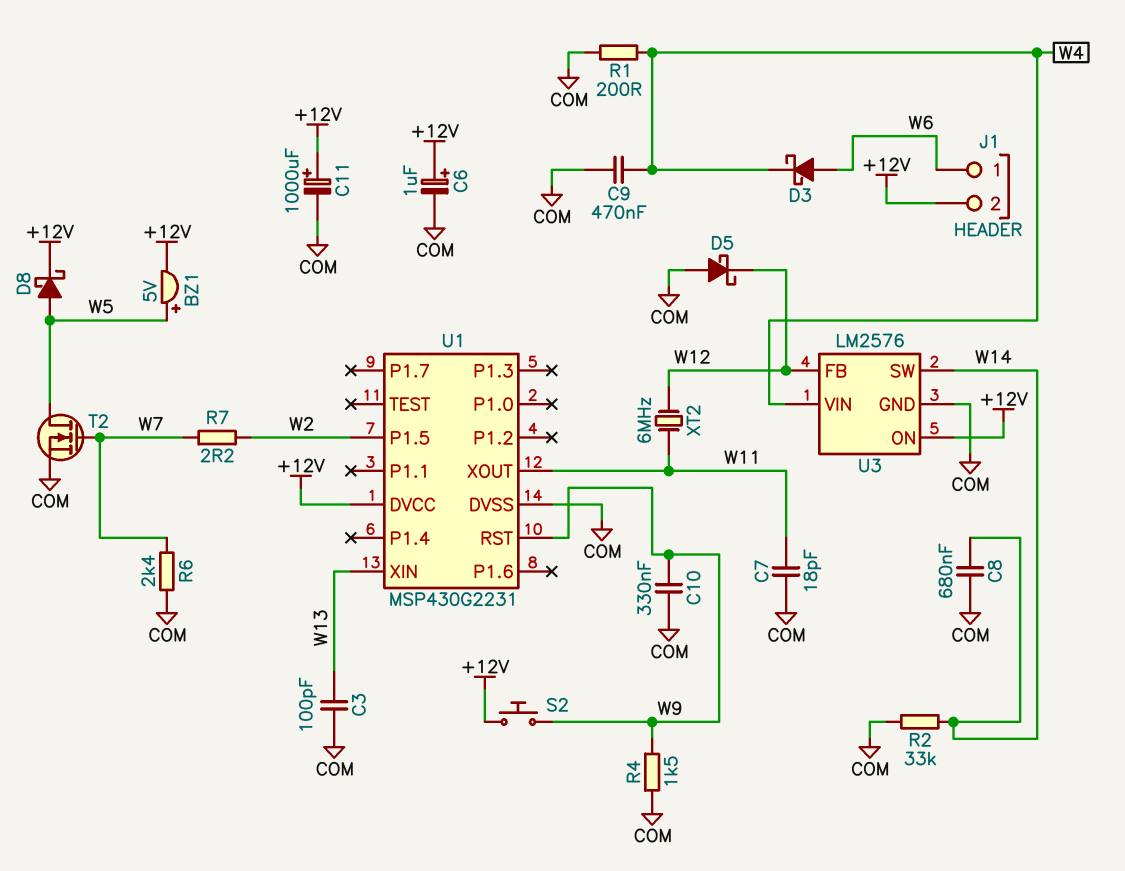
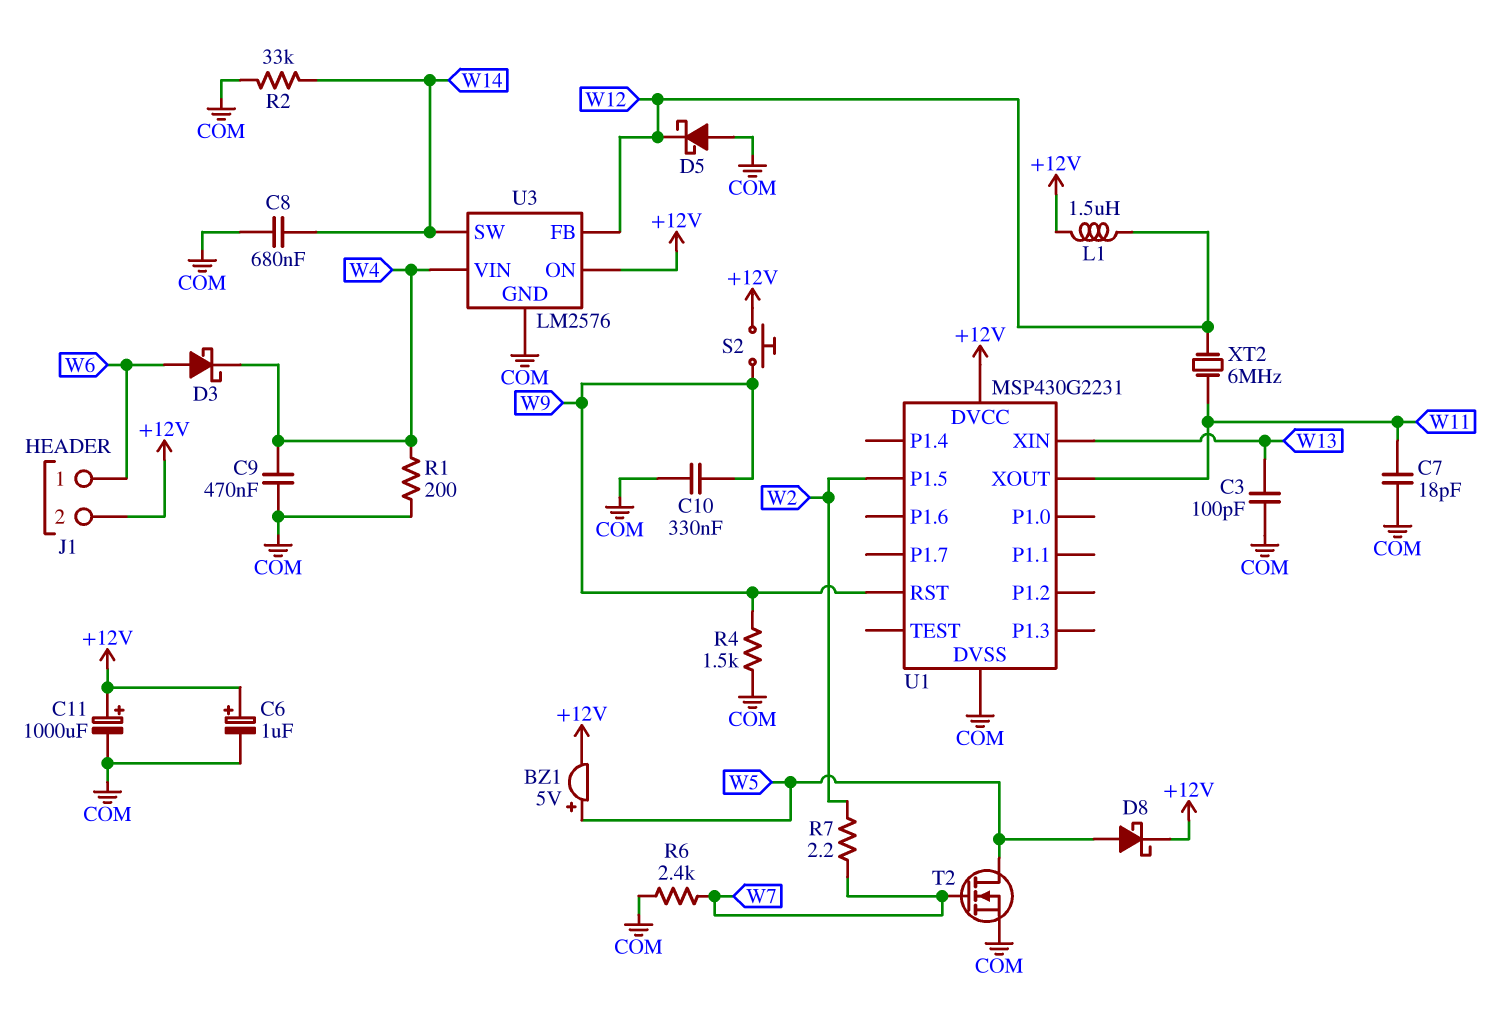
L1: none -> 1.5uH (+12V, W12)

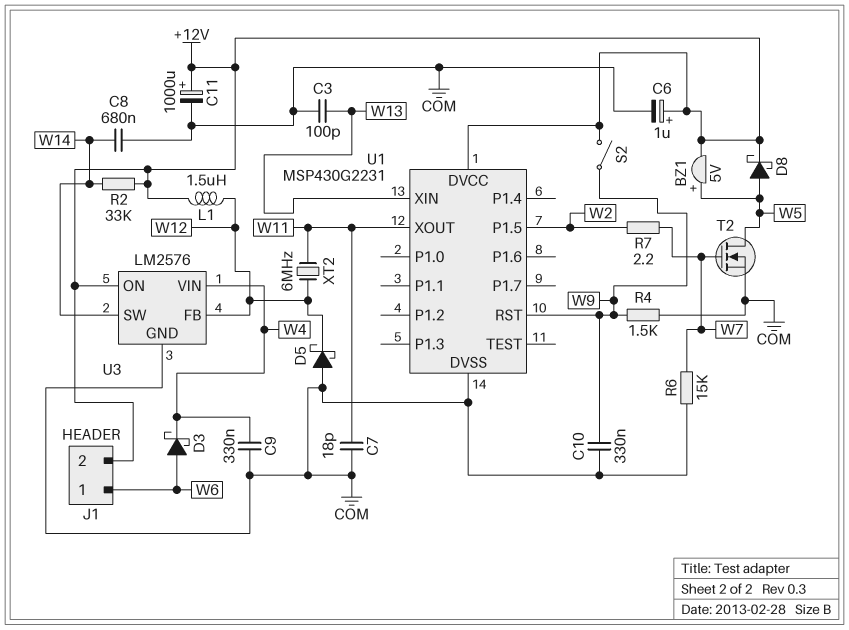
C9: 470nF (COM, W4) -> 330nF (COM, W4)
R1: 200 (COM, W4) -> none
R2: 33k (COM, W14) -> 33k (+12V, W14)
R6: 2.4k (COM, W7) -> 15k (COM, W7)
S2: button (+12V, W9) -> switch (+12V, W9)

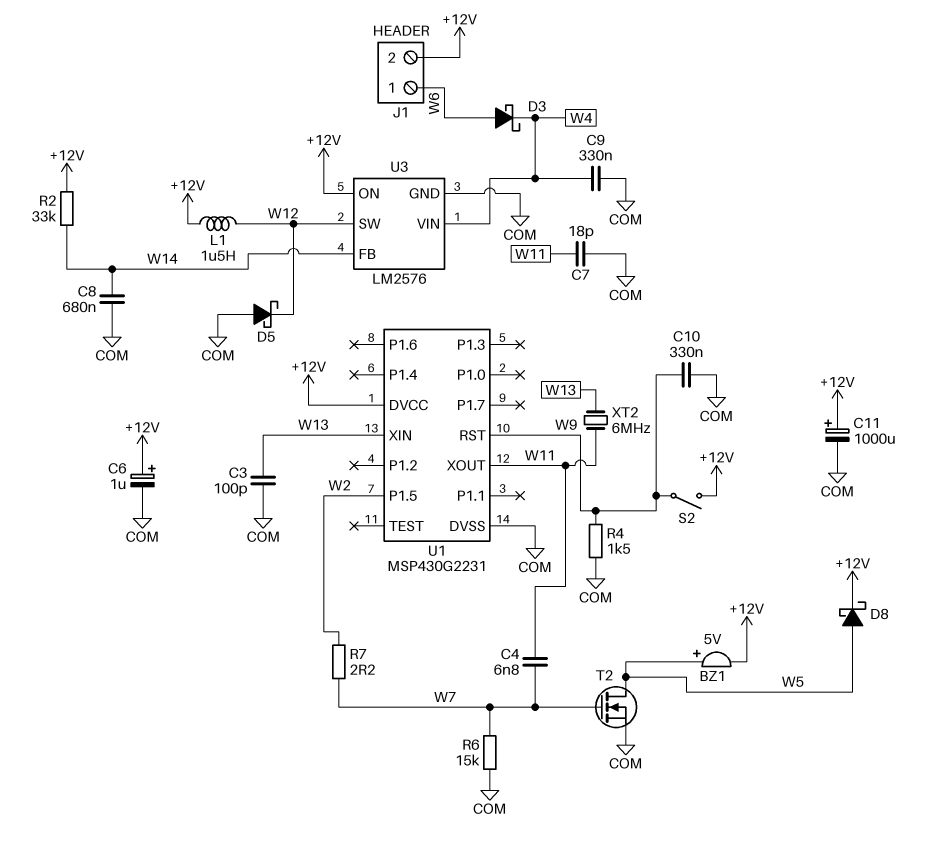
C4: none -> 6.8nF (W7, W11)
U3 pin FB: W12 -> W14
U3 pin SW: W14 -> W12
XT2: 6MHz (W11, W12) -> 6MHz (W11, W13)

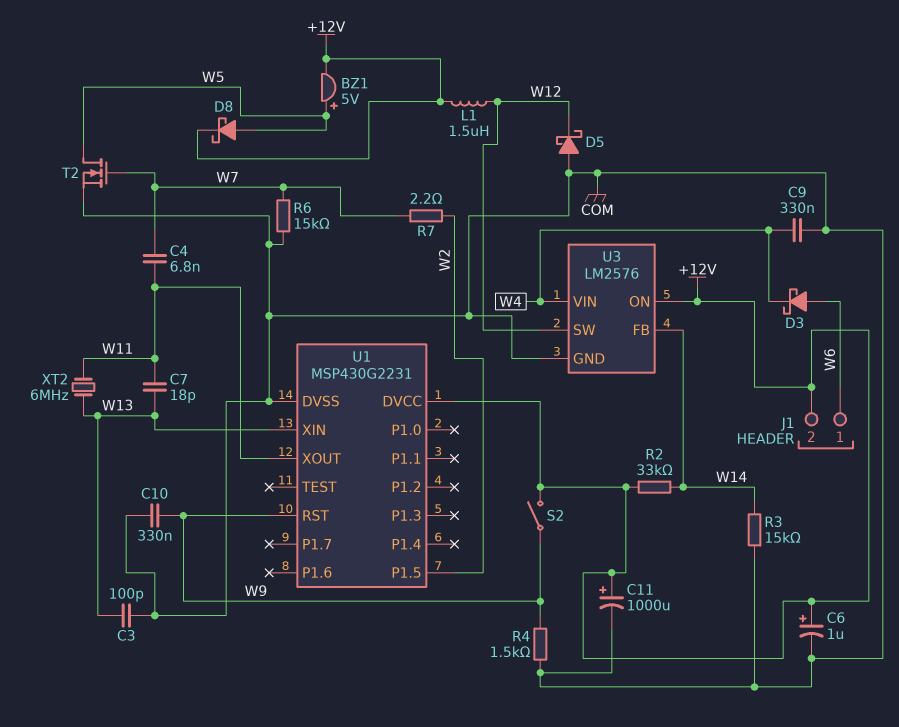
C7: 18pF (COM, W11) -> 18pF (W11, W13)
C8: 680nF (COM, W14) -> none
R3: none -> 15k (COM, W14)

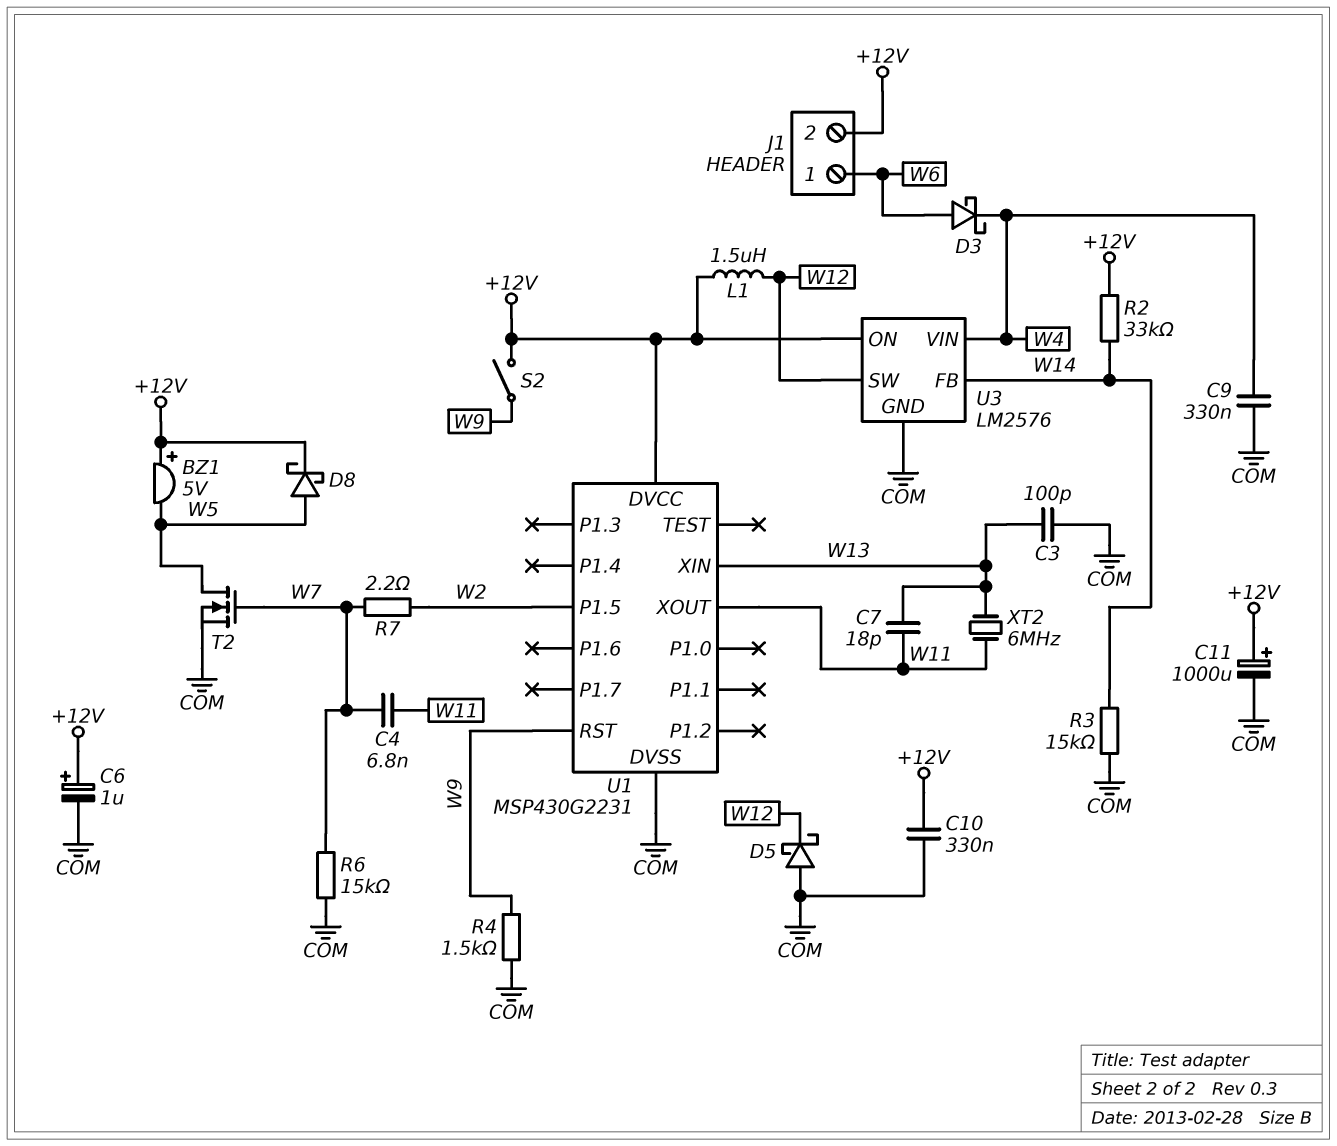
BZ1: buzzer 5V (plus W5, minus +12V) -> buzzer 5V (plus +12V, minus W5)
C10: 330nF (COM, W9) -> 330nF (+12V, COM)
=====
▸ **Prompt**
Lines from the one with "C9: 470nF (COM, W4) -> 330nF (COM, W4)" through the final line of the listing above: copy them exactly, both ends included, and omit every picture.

▸ **Problem solution**
C9: 470nF (COM, W4) -> 330nF (COM, W4)
R1: 200 (COM, W4) -> none
R2: 33k (COM, W14) -> 33k (+12V, W14)
R6: 2.4k (COM, W7) -> 15k (COM, W7)
S2: button (+12V, W9) -> switch (+12V, W9)

C4: none -> 6.8nF (W7, W11)
U3 pin FB: W12 -> W14
U3 pin SW: W14 -> W12
XT2: 6MHz (W11, W12) -> 6MHz (W11, W13)

C7: 18pF (COM, W11) -> 18pF (W11, W13)
C8: 680nF (COM, W14) -> none
R3: none -> 15k (COM, W14)

BZ1: buzzer 5V (plus W5, minus +12V) -> buzzer 5V (plus +12V, minus W5)
C10: 330nF (COM, W9) -> 330nF (+12V, COM)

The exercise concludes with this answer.